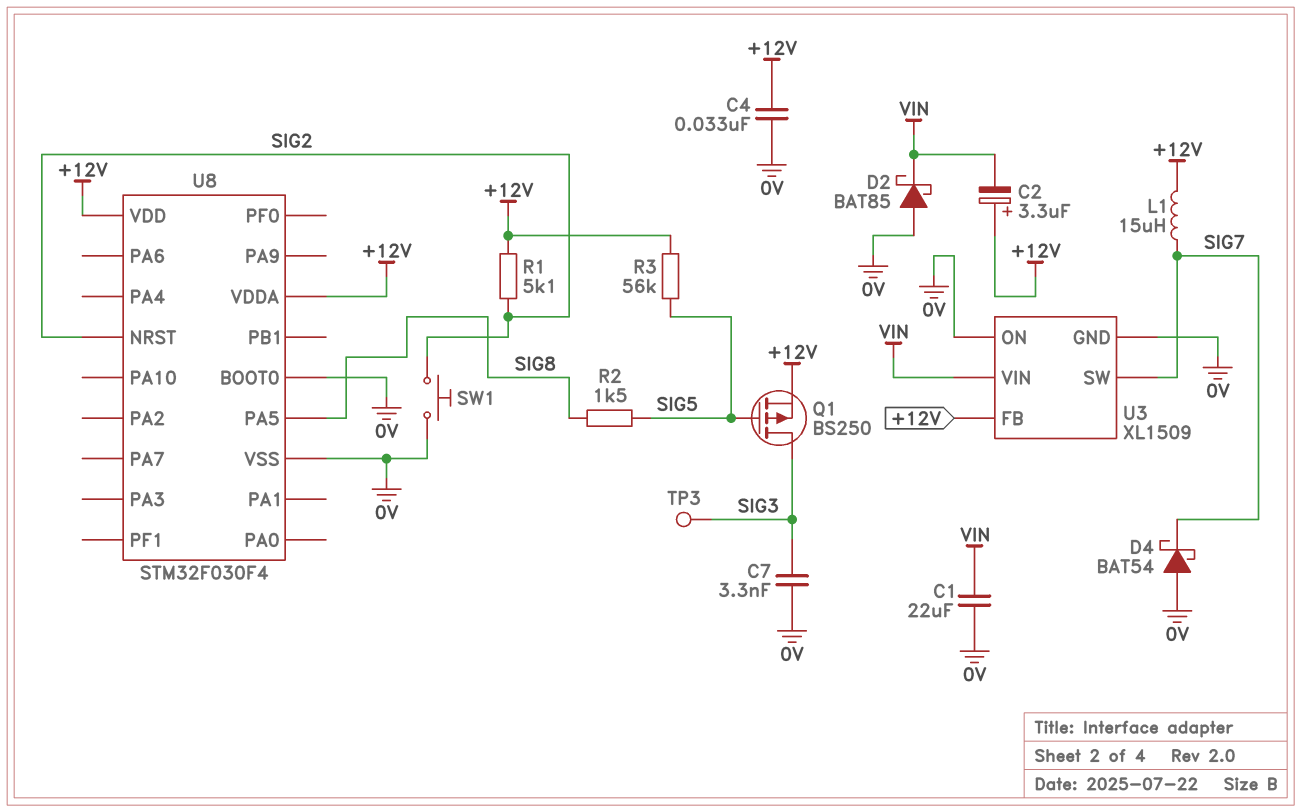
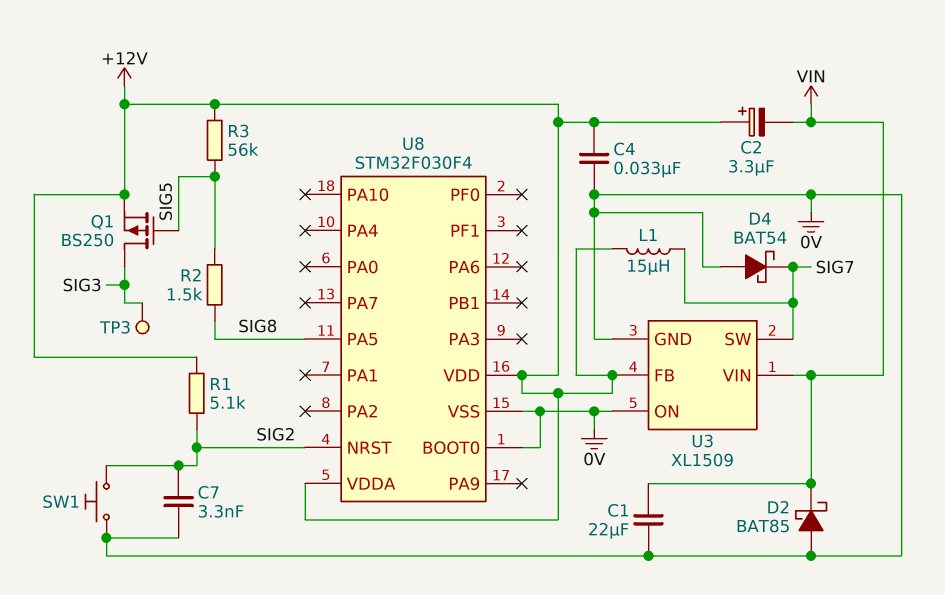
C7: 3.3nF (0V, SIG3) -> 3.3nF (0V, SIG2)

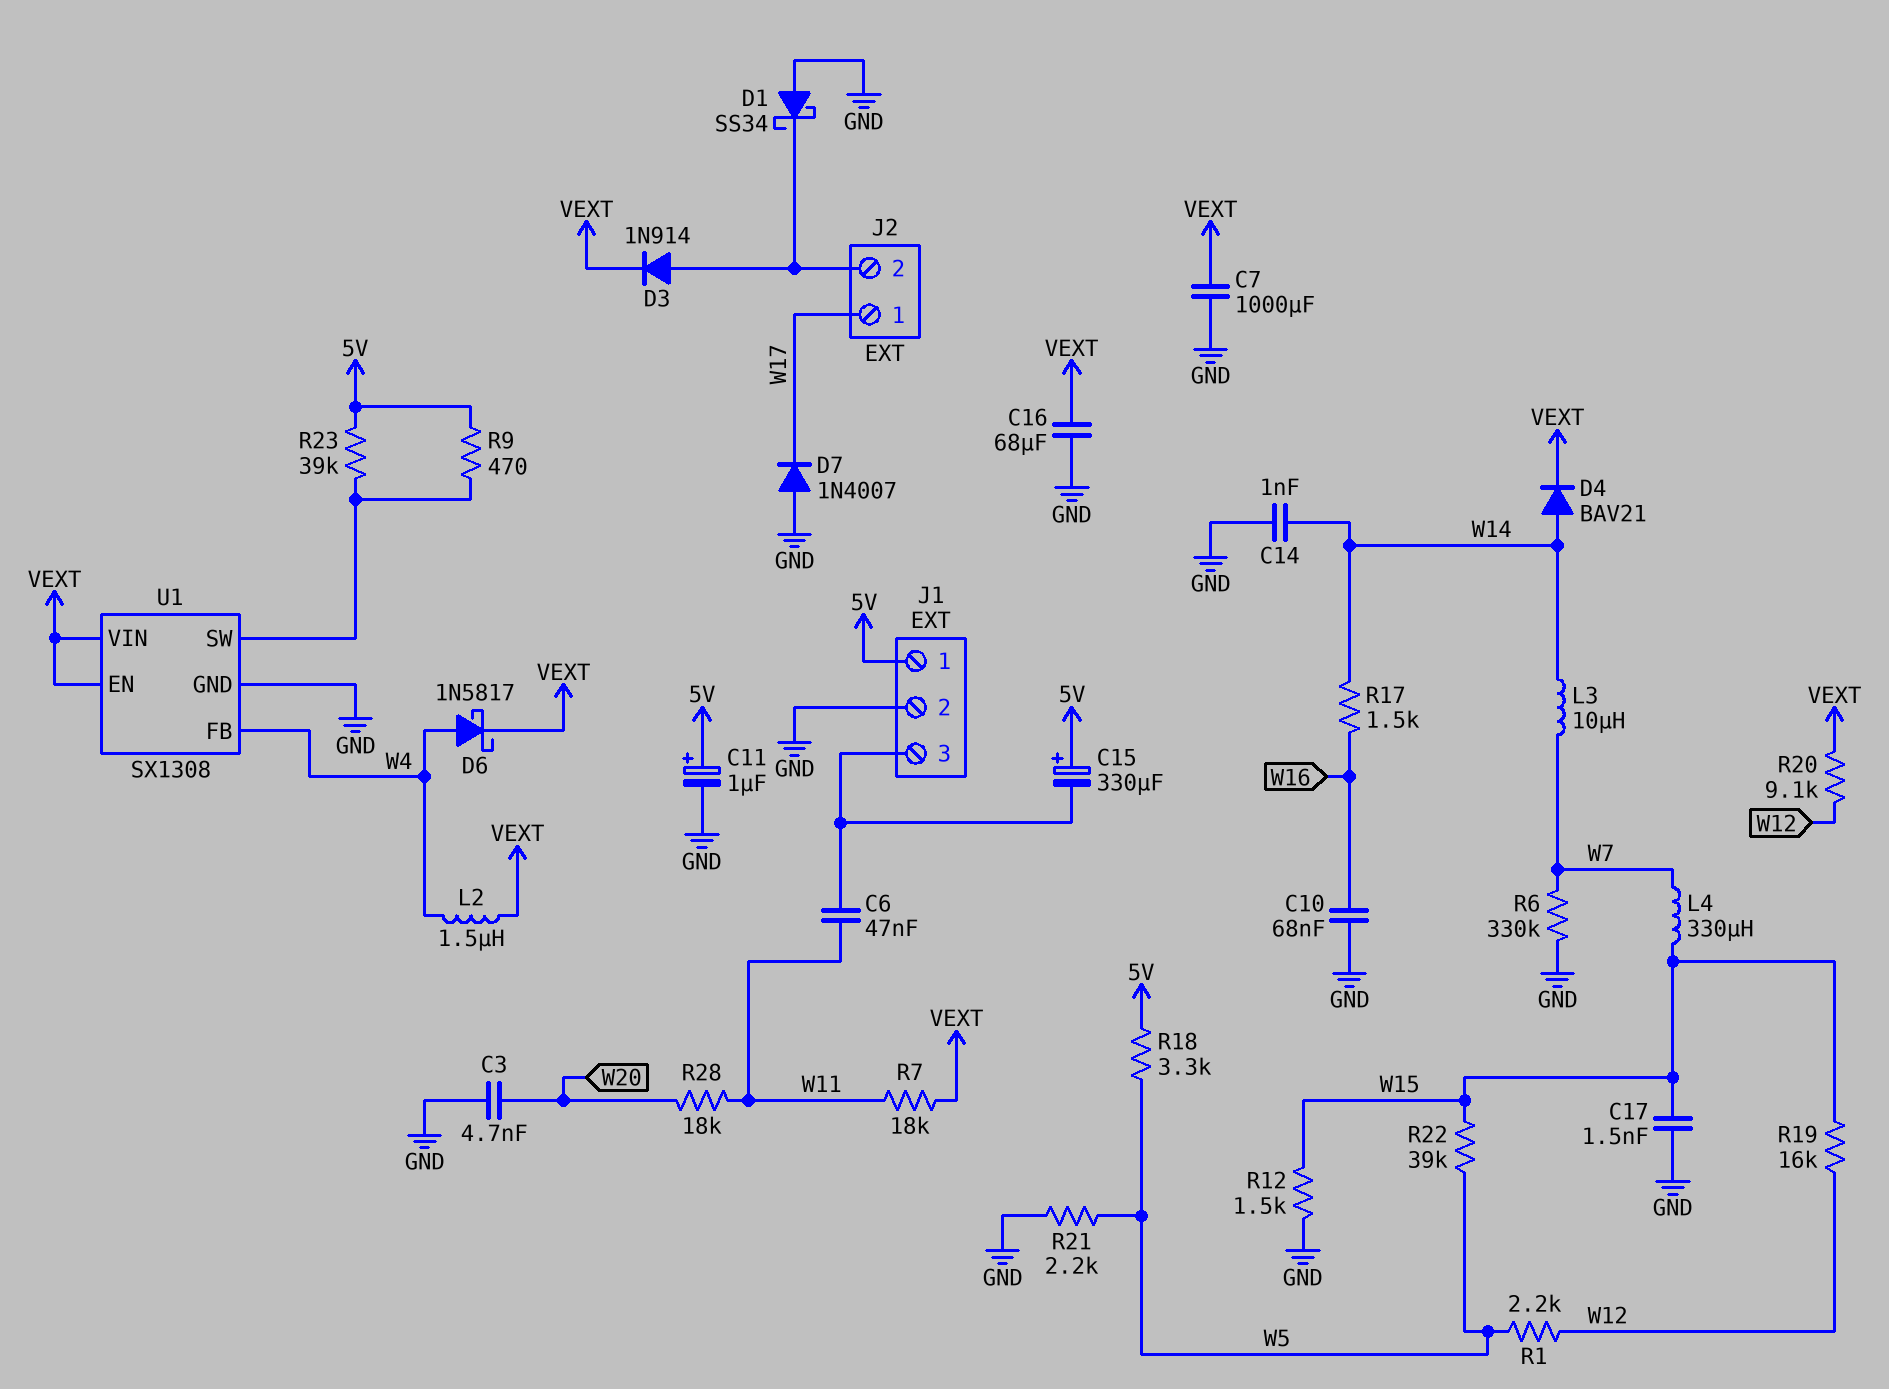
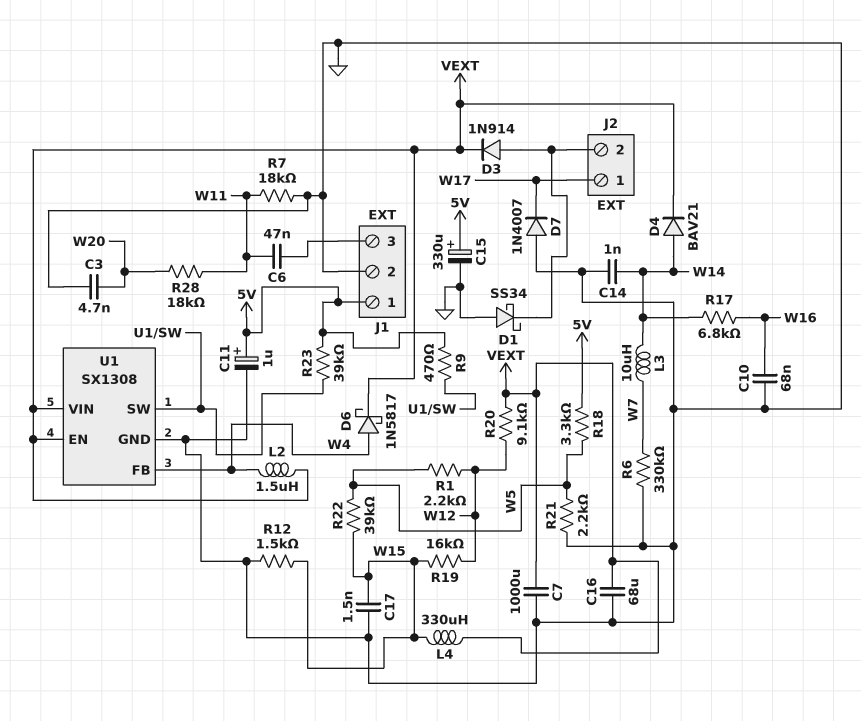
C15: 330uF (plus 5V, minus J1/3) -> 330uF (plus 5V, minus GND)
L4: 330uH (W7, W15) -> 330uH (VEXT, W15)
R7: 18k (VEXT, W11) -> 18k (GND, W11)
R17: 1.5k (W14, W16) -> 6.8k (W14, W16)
..........
WHAT IS NEEDED: The lines to show are those in the data above that include "VEXT".

FINISHED TASK:
L4: 330uH (W7, W15) -> 330uH (VEXT, W15)
R7: 18k (VEXT, W11) -> 18k (GND, W11)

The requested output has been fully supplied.